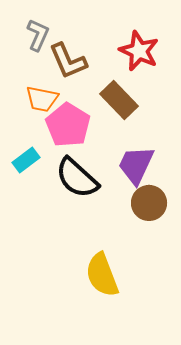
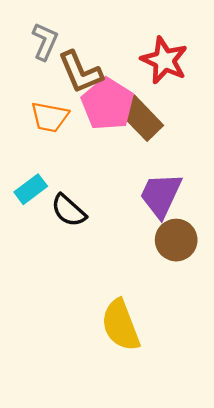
pink pentagon: (68, 125) -> (108, 104), moved
black semicircle: (77, 178) -> (69, 210), moved, size x0.7

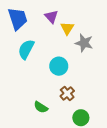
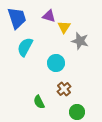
purple triangle: (51, 17) -> (49, 16), turned -32
green semicircle: (41, 107) -> (39, 102), turned 32

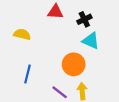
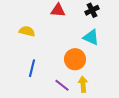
black cross: (84, 19) -> (92, 10), moved

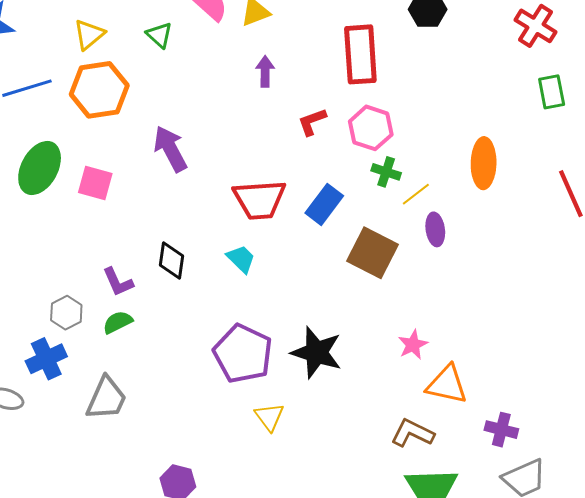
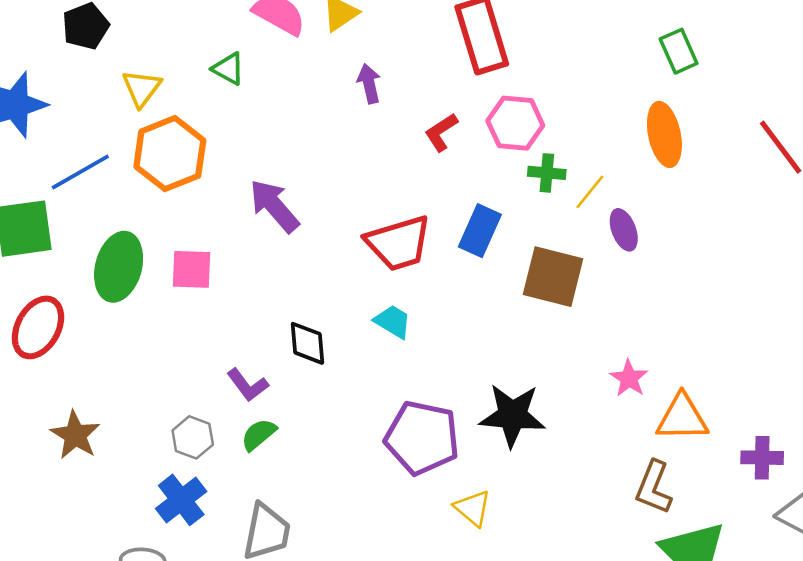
green rectangle: (552, 92) -> (679, 51), moved
brown L-shape: (412, 433) -> (654, 487), turned -81

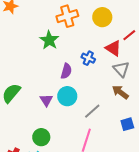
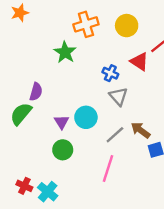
gray triangle: (121, 69) -> (118, 96), moved
purple semicircle: (66, 71) -> (36, 92), moved
brown arrow: (120, 92) -> (141, 130), moved
green circle: (41, 137) -> (63, 150), moved

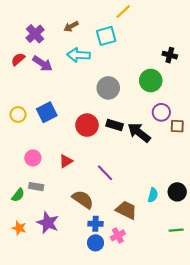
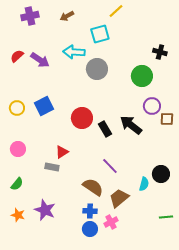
brown arrow: (71, 26) -> (67, 16), moved
purple cross: (35, 34) -> (30, 16), moved, turned 30
gray circle: (108, 88) -> (97, 69), moved
black rectangle: (115, 125) -> (105, 129), moved, turned 42
pink circle: (33, 158) -> (18, 149), moved
purple line: (105, 173) -> (110, 166), moved
gray rectangle: (36, 187) -> (52, 167), moved
black circle: (177, 192) -> (161, 174), moved
brown semicircle: (83, 199) -> (93, 187), moved
brown trapezoid: (126, 210) -> (119, 198), turned -65

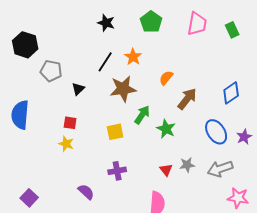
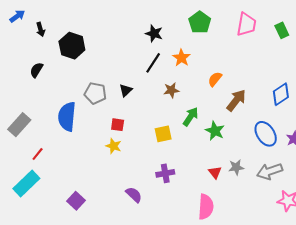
black star: (106, 23) -> (154, 33), moved
gray pentagon: (51, 71) -> (95, 93), moved
brown star: (123, 89) -> (171, 90), size x0.6

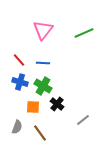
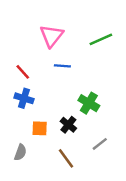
blue line: (43, 63) -> (62, 66), moved
green cross: (43, 86) -> (89, 103), moved
brown line: (40, 133) -> (66, 158), moved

------------------------------------------------------------

Looking at the records above, state the number of lines where the word "rectangle" occurs, and write nothing beyond it.

3